(Entries taken from a collection)

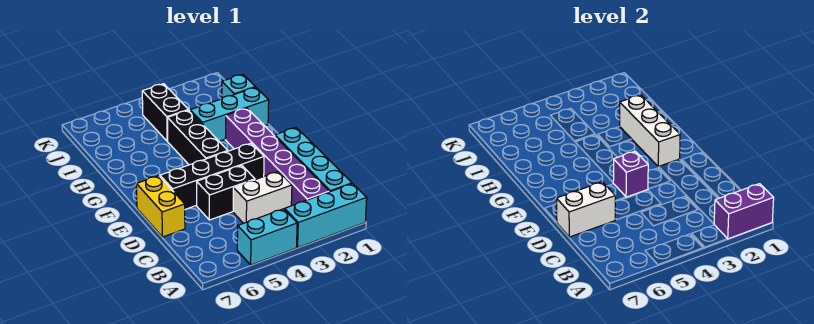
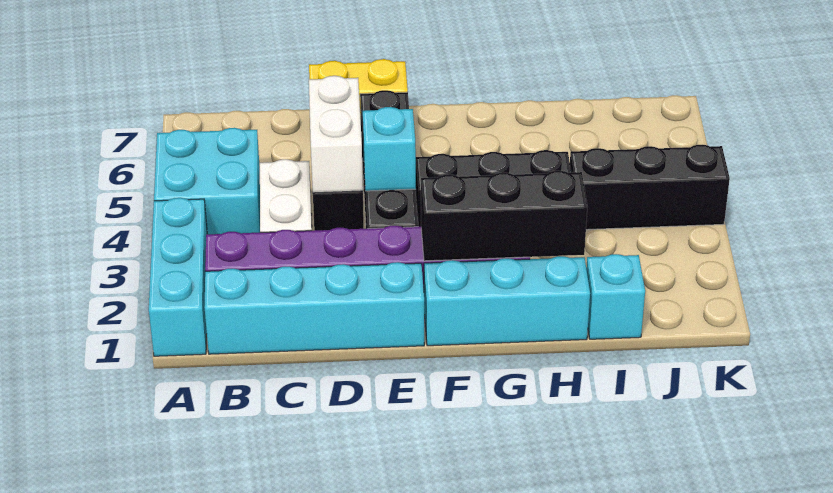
purple brick A1:A2 level 2 -> none
cyan brick A4:A5 level 1 -> cyan brick A4:B5 level 1
white brick D6:D7 level 2 -> white brick D4:D5 level 2
purple brick E4 level 2 -> cyan brick E4 level 2
white brick F2:H2 level 2 -> black brick F2:H2 level 2
cyan brick H1:H3 level 1 -> cyan brick F1:H1 level 1
black brick I4:J4 level 1 -> black brick I4:K4 level 1

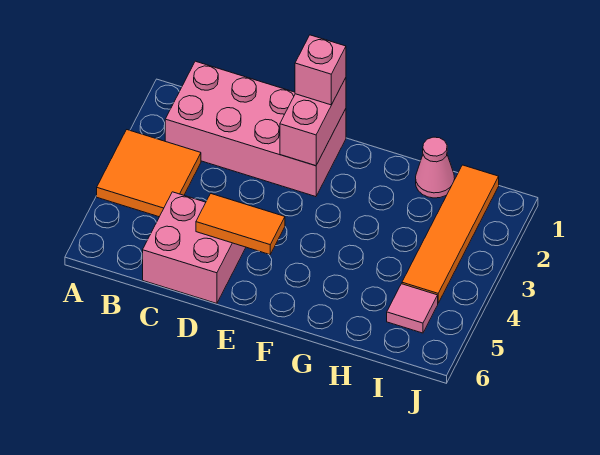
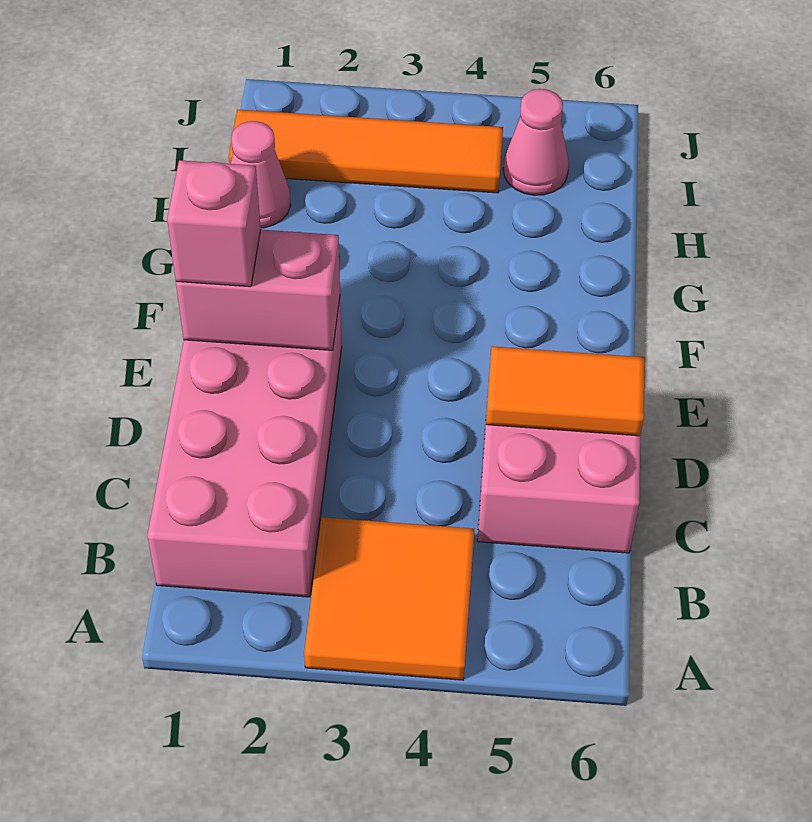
orange tile D5:E5 level 2 -> orange tile D5:D6 level 2
pink tile I5 level 1 -> pink cone I5 level 1

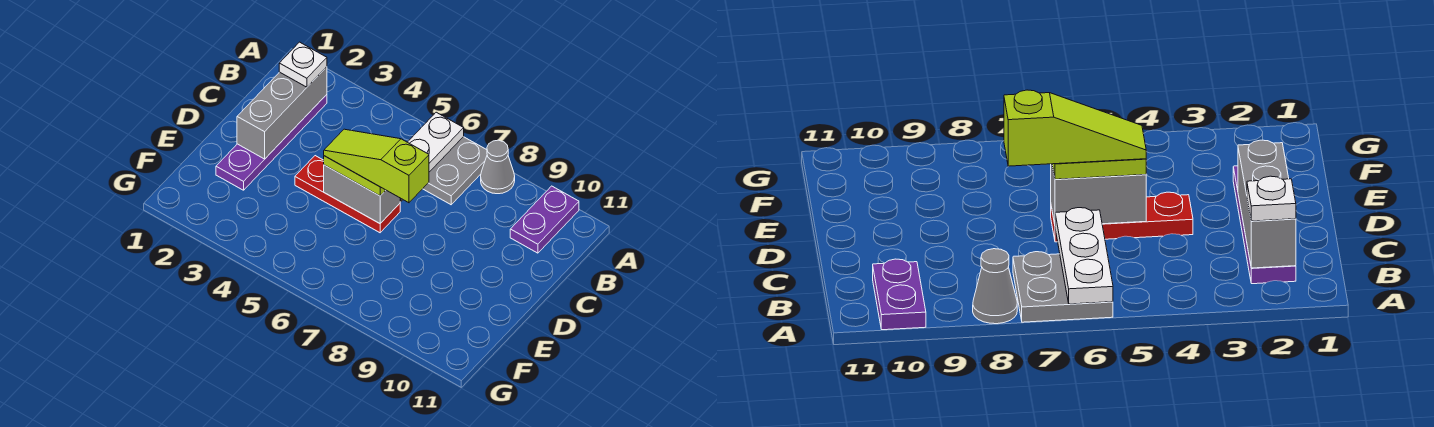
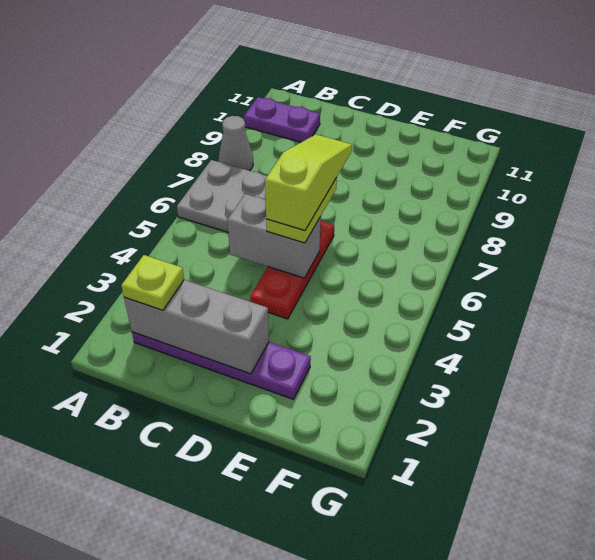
white plate A6:C6 level 2 -> none
white plate B2 level 3 -> lime plate B2 level 3
grey brick D5:D6 level 2 -> grey brick C5:D5 level 2
lime slope D5:D7 level 4 top 7 -> lime slope D5:D7 level 4 top 5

◆ **ACTIVITY**: When you copy the data above, keep each line exact and omit the pictures.

◆ **SOLUTION BELOW**:
purple brick A1:A2 level 2 -> none
cyan brick A4:A5 level 1 -> cyan brick A4:B5 level 1
white brick D6:D7 level 2 -> white brick D4:D5 level 2
purple brick E4 level 2 -> cyan brick E4 level 2
white brick F2:H2 level 2 -> black brick F2:H2 level 2
cyan brick H1:H3 level 1 -> cyan brick F1:H1 level 1
black brick I4:J4 level 1 -> black brick I4:K4 level 1

orange tile D5:E5 level 2 -> orange tile D5:D6 level 2
pink tile I5 level 1 -> pink cone I5 level 1

white plate A6:C6 level 2 -> none
white plate B2 level 3 -> lime plate B2 level 3
grey brick D5:D6 level 2 -> grey brick C5:D5 level 2
lime slope D5:D7 level 4 top 7 -> lime slope D5:D7 level 4 top 5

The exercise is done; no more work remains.